→ **Required work**:
Output range, inclusive: from the line containing "camera: 30 degrees left, 5 degrees down" to the line containing "(283, 329) = (418, 294): none -> pink drum". Restate those lines from the data below word for word and only those.

Object state comparisons
========

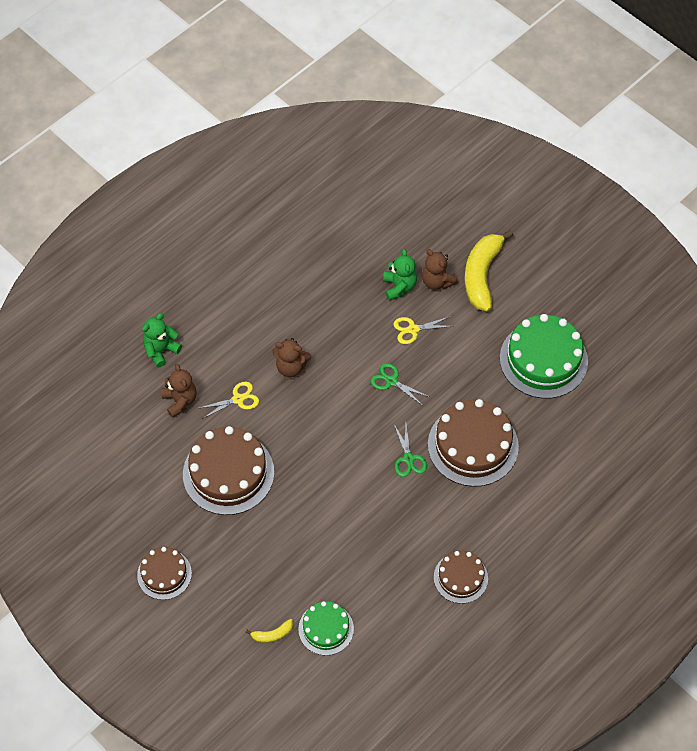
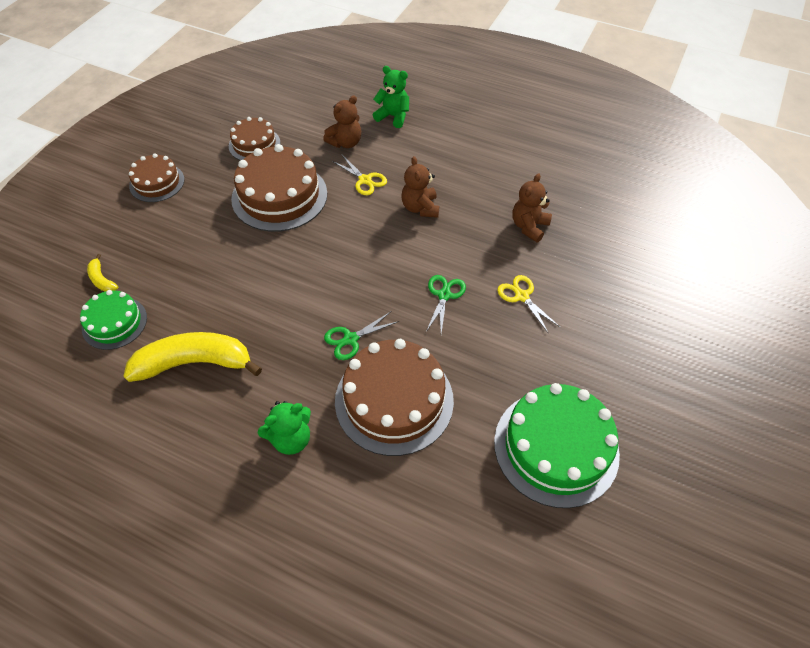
camera: 70 degrees right, 5 degrees down
(399, 287) = (569, 268): green teddy bear -> green teddy bear (291, 439)
(437, 281) = (598, 301): brown teddy bear -> brown teddy bear (529, 227)
(460, 578) = (204, 439): brown cake -> brown cake (254, 144)
(482, 275) = (636, 343): yellow banana -> yellow banana (195, 363)

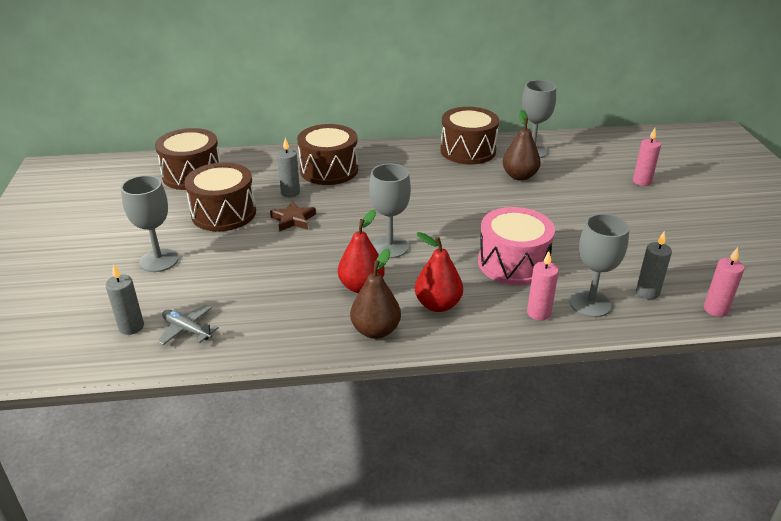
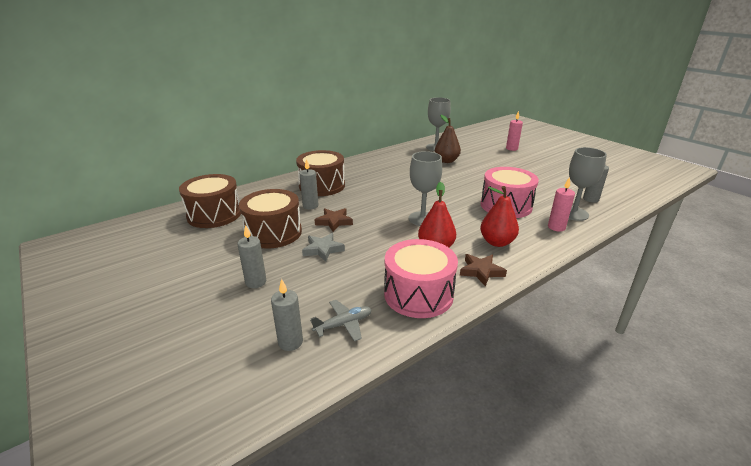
camera: 30 degrees left, 5 degrees down
(159, 260) = (256, 282): grey goblet -> grey candle
(187, 330) = (343, 324): grey plane -> grey plane turned 150 degrees clockwise
(249, 248) = (323, 249): none -> grey star
(283, 329) = (418, 294): none -> pink drum
(375, 330) = (481, 271): brown pear -> brown star
(468, 151) = (399, 155): brown drum -> none
(715, 309) = (630, 197): pink candle -> none

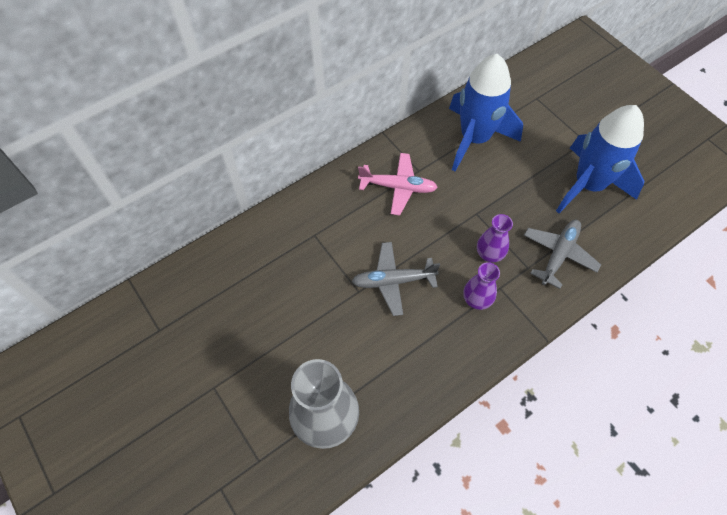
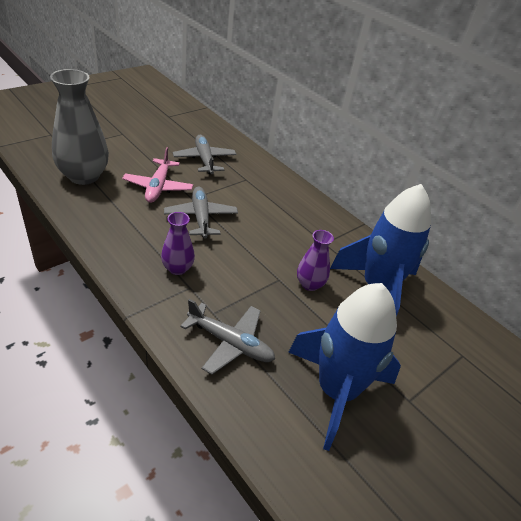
camera: 80 degrees right, 20 degrees down
(275, 280) = (204, 160): none -> grey plane
(398, 187) = (302, 228): pink plane -> pink plane (158, 187)
(489, 254) = (230, 283): purple vase -> purple vase (309, 284)

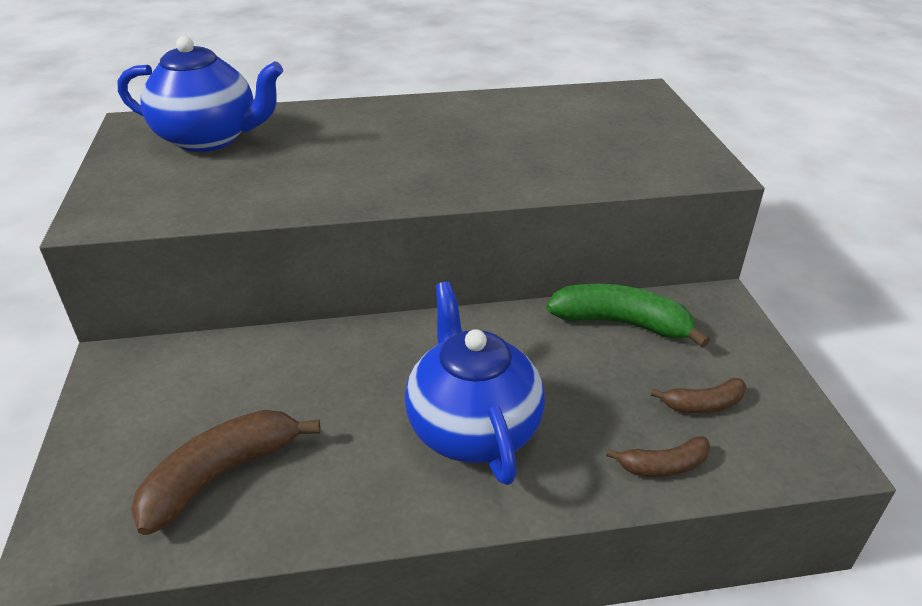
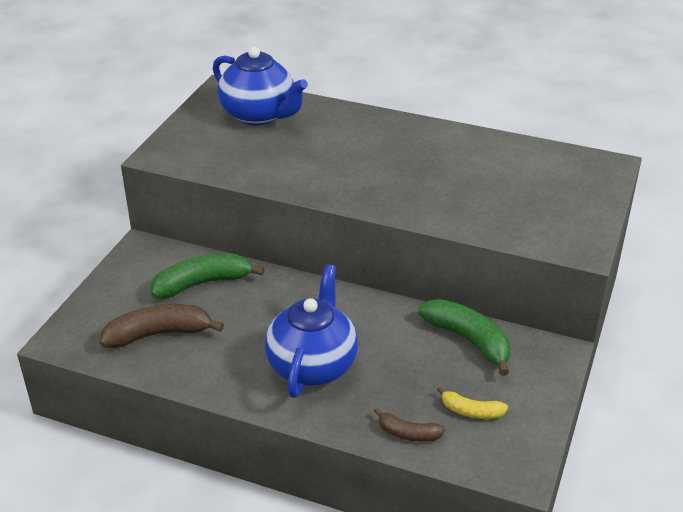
camera: 30 degrees right, 0 degrees up
(239, 378) = (202, 283): none -> green banana
(703, 404) = (471, 411): brown banana -> yellow banana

========

→ **Answer area**:
camera: 30 degrees left, 5 degrees down
(159, 260) = (256, 282): grey goblet -> grey candle
(187, 330) = (343, 324): grey plane -> grey plane turned 150 degrees clockwise
(249, 248) = (323, 249): none -> grey star
(283, 329) = (418, 294): none -> pink drum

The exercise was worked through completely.